## The request
Show every line from the entries below that contains the string "time", copying each one in full. Matches must use the same uppercase and lowercase letters.

##########

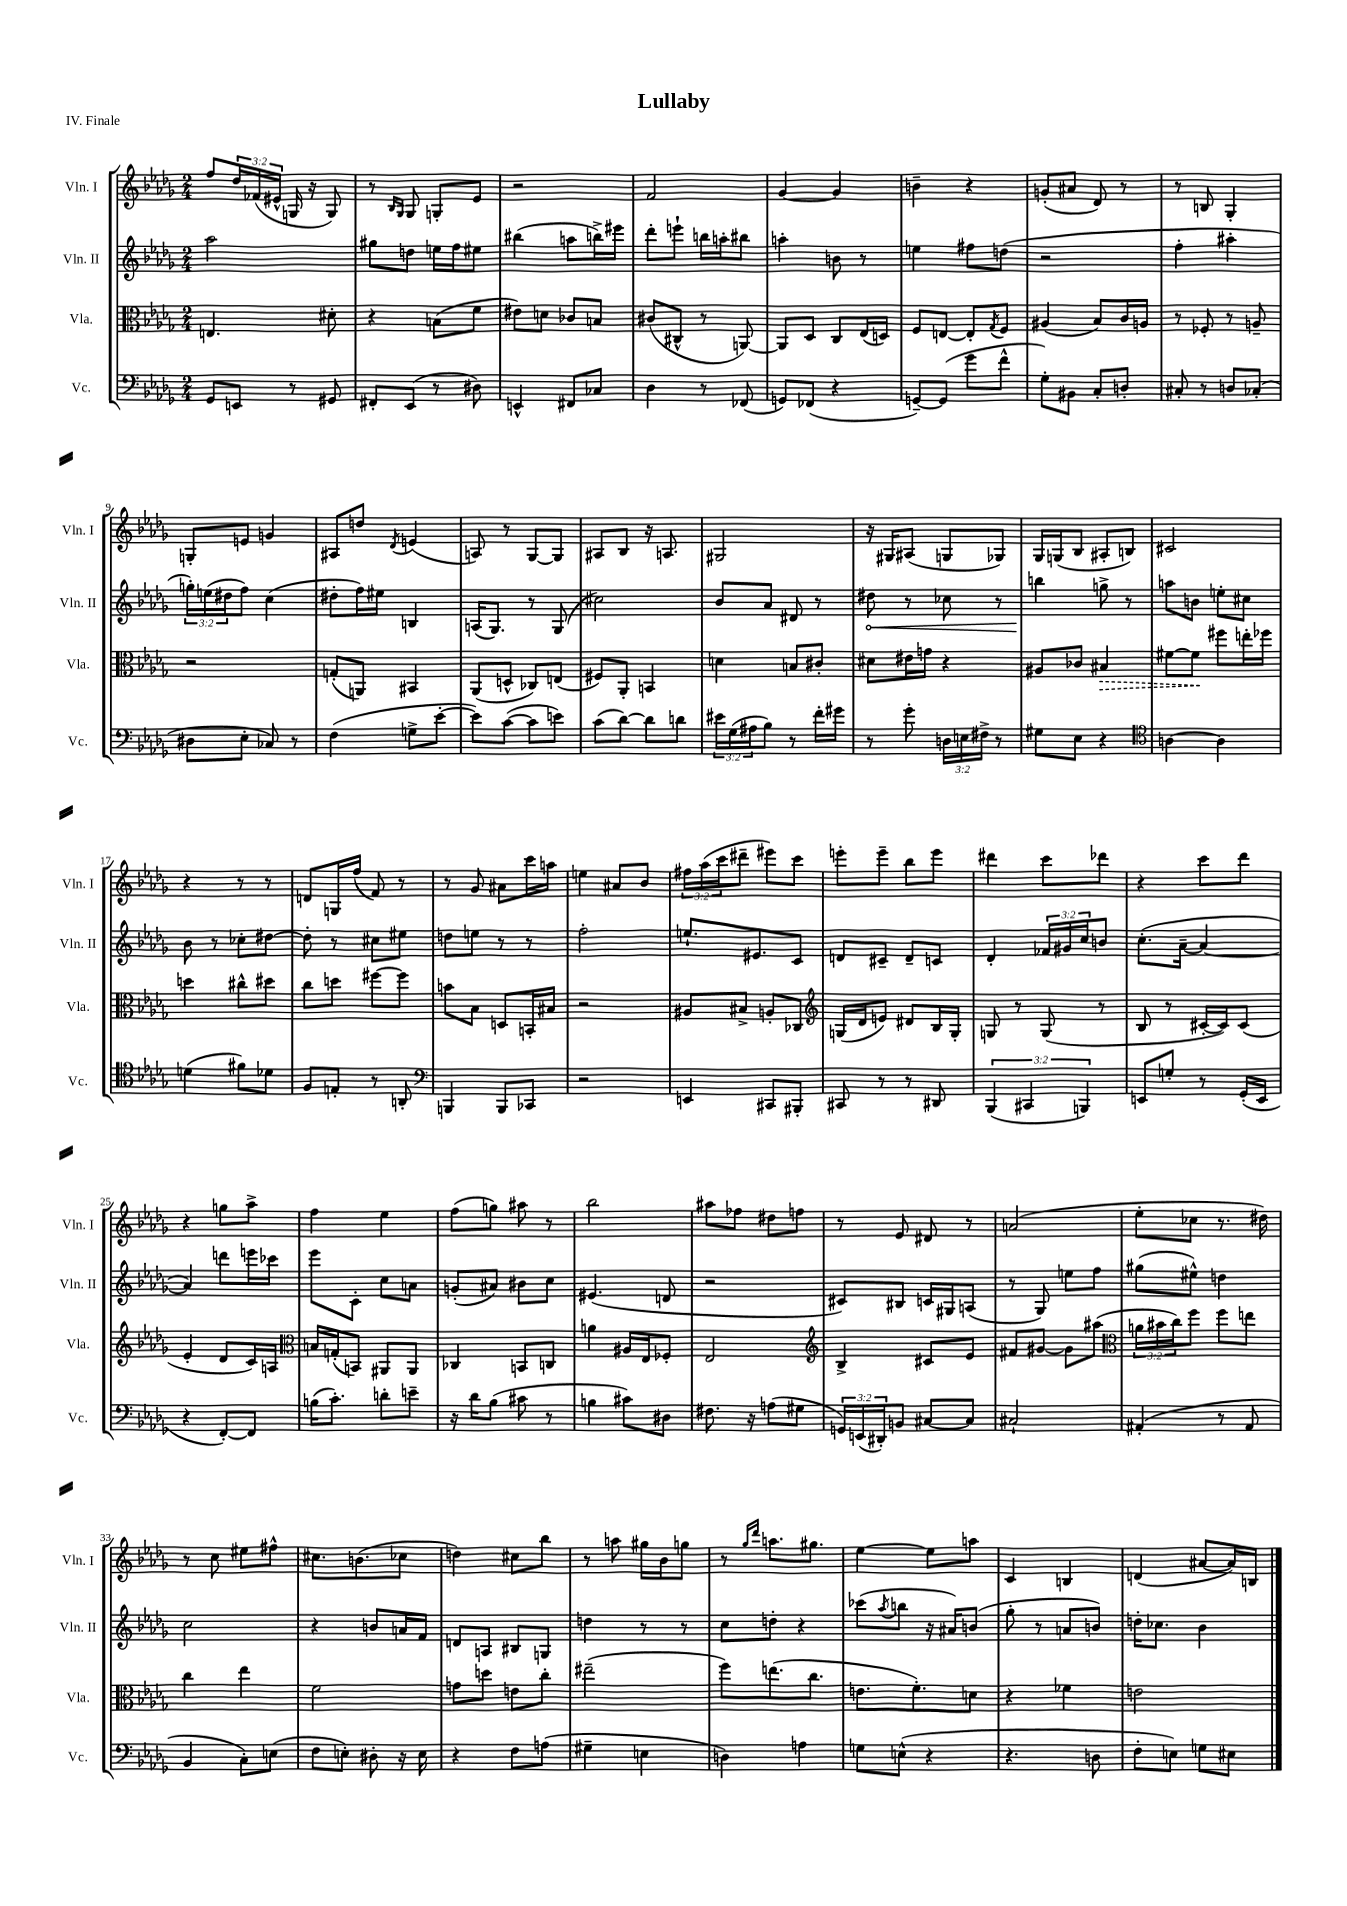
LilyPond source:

\header { title = "Lullaby" piece = "IV. Finale" }
<<
\new StaffGroup <<
\new Staff = "s0" \with { instrumentName = "Vln. I" shortInstrumentName = "Vln. I" } {
    \clef treble \key des \major \numericTimeSignature \time 2/4 \override Staff.TupletNumber.text = #tuplet-number::calc-fraction-text
    f''8 \tuplet 3/2 { des''16 fes'16( eis'16-^ } g16 r16 g8) |
    r8 \grace { bes16 ges16 } ges8 g8-. ees'8 |
    r2 |
    f'2 |
    ges'4~ ges'4 |
    b'4-- r4 |
    g'8-.( ais'8 des'8) r8 |
    r8 b8 ges4-. |
    g8-. e'8 g'4 |
    ais8 d''8 \acciaccatura { des'8 } e'4( |
    a8) r8 ges8~ ges8 |
    ais8 bes8 r16 a8. |
    gis2 |
    r16 gis16 ais8( g8 ges8) |
    ges16 g16( bes8 ais8-. b8) |
    cis'2 |
    r4 r8 r8 |
    d'8 g16 f''16( f'8) r8 |
    r8 ges'8 ais'8 c'''16 a''16 |
    e''4 ais'8 bes'8 |
    \tuplet 3/2 { fis''16 aes''16( c'''16 } dis'''8-- eis'''8) c'''8 |
    e'''8-. e'''8-- bes''8 e'''8 |
    dis'''4 c'''8 des'''8 |
    r4 c'''8 des'''8 |
    r4 g''8 aes''8-> |
    f''4 ees''4 |
    f''8( g''8) ais''8 r8 |
    bes''2 |
    ais''8 fes''8 dis''8 f''8 |
    r8 ees'8 dis'8 r8 |
    a'2( |
    ees''8-. ces''8 r8. dis''16) |
    r8 c''8 eis''8 fis''8-^ |
    cis''8. b'8.( ces''8 |
    d''4) cis''8 bes''8 |
    r8 a''8 gis''16 bes'16 g''8 |
    r8 \grace { ges''16 des'''16 } a''8. gis''8. |
    ees''4~ ees''8 a''8 |
    c'4 b4 |
    d'4( ais'8~ ais'16) b16 \bar "|." |
}
\new Staff = "s1" \with { instrumentName = "Vln. II" shortInstrumentName = "Vln. II" } {
    \clef treble \key des \major \numericTimeSignature \time 2/4 \override Staff.TupletNumber.text = #tuplet-number::calc-fraction-text
    aes''2 |
    gis''8 d''8 e''16 f''16 eis''8 |
    bis''4( a''8 b''16->) eis'''16 |
    des'''8-. e'''8-! b''16 a''16-. bis''8 |
    a''4-. b'8 r8 |
    e''4 fis''8 d''8( |
    r2 |
    f''4-. ais''4-. |
    \tuplet 3/2 { g''16-.) e''16( dis''16 } f''8) c''4( |
    dis''8-. f''16) eis''16 b4 |
    a16( ges8.) r8 ges8( |
    cis''2) |
    bes'8 aes'8 dis'8 r8 |
    \once \override Hairpin.circled-tip = ##t dis''8\< r8 ces''8 r8 |
    b''4\! g''8-> r8 |
    a''8 b'8 e''8-. cis''8 |
    bes'8 r8 ces''8-. dis''8~ |
    dis''8-. r8 cis''8 eis''8 |
    d''8 e''8 r8 r8 |
    f''2-. |
    e''8.-! eis'8. c'8 |
    d'8 cis'8-- d'8-- c'8 |
    des'4-. \tuplet 3/2 { fes'16 gis'16 c''16 } b'8 |
    c''8.-.( aes'16~-- aes'4~ |
    aes'4) d'''8 e'''16 ces'''16 |
    ees'''8 c'8-. c''8 a'8 |
    g'8-.( ais'8) bis'8 c''8 |
    eis'4.( d'8 |
    r2 |
    cis'8) bis8 c'16 gis16 a8( |
    r8 ges8) e''8 f''8 |
    gis''8( eis''8-^) d''4 |
    c''2 |
    r4 b'8 a'16 f'16 |
    d'8 a8 bis8 g8 |
    d''4 r8 r8 |
    c''8 d''8-. r4 |
    ces'''8( \acciaccatura { aes''8 } b''8 r16 ais'16) b'8( |
    ges''8-. r8 a'8 b'8) |
    d''16-. ces''8. bes'4 \bar "|." |
}
\new Staff = "s2" \with { instrumentName = "Vla." shortInstrumentName = "Vla." } {
    \clef alto \key des \major \numericTimeSignature \time 2/4 \override Staff.TupletNumber.text = #tuplet-number::calc-fraction-text
    e4. dis'8-. |
    r4 b8( f'8 |
    eis'8) d'8 ces'8 b8 |
    cis'8( cis8-^ r8 a,8~) |
    a,8 des8 c8 ees16( d16) |
    f8 e8~ e8-. \acciaccatura { ges8 } f8 |
    ais4( bes8) c'16 a16 |
    r8 fes8-. r8 a8-- |
    r2 |
    g8-.( a,8) bis,4 |
    aes,8( d8-^ ces8) e8( |
    fis8) aes,8-. b,4 |
    d'4 b8 cis'8-. |
    dis'8 eis'16 g'16 r4 |
    ais8 ces'8 \once \override Hairpin.style = #'dashed-line bis4\> |
    fis'8~ fis'8\! fis''8 e''16-. fes''16 |
    d''4 cis''8-^ dis''8 |
    c''8 d''8 fis''8~ fis''8 |
    b'8 bes8 d8 b,16-. bis16 |
    r2 |
    ais8 bis8-> a8-. ces8 |
    \clef treble g16( des'16 e'8) dis'8 bes16 g16-. |
    g8 r8 g8( r8 |
    bes8 r8 cis'16~-. cis'16) cis'8( |
    ees'4-. des'8 c'16) a16 |
    \clef alto b16 g16-.( b,8) ais,8 ais,8 |
    ces4 b,8 c8 |
    a'4 ais16 ees16 fes8-. |
    ees2 |
    \clef treble bes4-> cis'8 ees'8 |
    fis'8 gis'8~ gis'8 ais''8( |
    \clef alto \tuplet 3/2 { a'16 bis'16 c''16) } f''8 f''8 e''8 |
    c''4 ees''4 |
    f'2 |
    g'8 d''8 e'8 c''8-. |
    eis''2--( |
    f''8) e''8.( c''8. |
    e'8. f'8.-.) d'8 |
    r4 fes'4 |
    e'2 \bar "|." |
}
\new Staff = "s3" \with { instrumentName = "Vc." shortInstrumentName = "Vc." } {
    \clef bass \key des \major \numericTimeSignature \time 2/4 \override Staff.TupletNumber.text = #tuplet-number::calc-fraction-text
    ges,8 e,8 r8 gis,8 |
    fis,8-. ees,8( r8 dis8) |
    e,4-^ fis,8 ces8 |
    des4 r8 fes,8( |
    g,8) fes,8( r4 |
    g,8~--) g,8( ges'8 f'8-^ |
    ges8-.) bis,8 c8-. d8-. |
    cis8-. r8 d8 ces8-.( |
    dis8 ees8-. ces8) r8 |
    f4( g8-> ees'8~-. |
    ees'8) c'8~( c'8 e'8) |
    c'8( des'8~) des'8 d'8 |
    \tuplet 3/2 { eis'16 ges16( ais16 } bes8) r8 f'16-. gis'16 |
    r8 ges'8-. \tuplet 3/2 { d16 e16 fis16-> } r8 |
    gis8 ees8 r4 |
    \clef tenor a4~ a4 |
    d'4( fis'8) des'8 |
    f8 e8-. r8 a,8-. |
    \clef bass b,,4 b,,8 ces,8 |
    r2 |
    e,4 cis,8 bis,,8-. |
    cis,8 r8 r8 dis,8 |
    \tuplet 3/2 { bes,,4( cis,4 b,,4) } |
    e,8 g8-. r8 ges,16-.( e,16 |
    r4 f,8~-.) f,8 |
    b16( c'8.-.) d'8-. e'8-- |
    r16 des'16 bes8( cis'8 r8 |
    b4 cis'8) dis8 |
    fis8. r16 a8( gis8 |
    \tuplet 3/2 { g,16) e,16( dis,16-.) } b,8 cis8~ cis8 |
    cis2-! |
    ais,4-.( r8 ais,8 |
    bes,4 c8-.) e8( |
    f8 e8-.) dis8-. r16 e16 |
    r4 f8 a8( |
    gis4-- e4 |
    d4) a4 |
    g8 e8-^( r4 |
    r4. d8 |
    f8-. e8) g8 eis8 \bar "|." |
}
>>
>>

##########

## Exercise response
    \clef treble \key des \major \numericTimeSignature \time 2/4 \override Staff.TupletNumber.text = #tuplet-number::calc-fraction-text
    \clef treble \key des \major \numericTimeSignature \time 2/4 \override Staff.TupletNumber.text = #tuplet-number::calc-fraction-text
    \clef alto \key des \major \numericTimeSignature \time 2/4 \override Staff.TupletNumber.text = #tuplet-number::calc-fraction-text
    \clef bass \key des \major \numericTimeSignature \time 2/4 \override Staff.TupletNumber.text = #tuplet-number::calc-fraction-text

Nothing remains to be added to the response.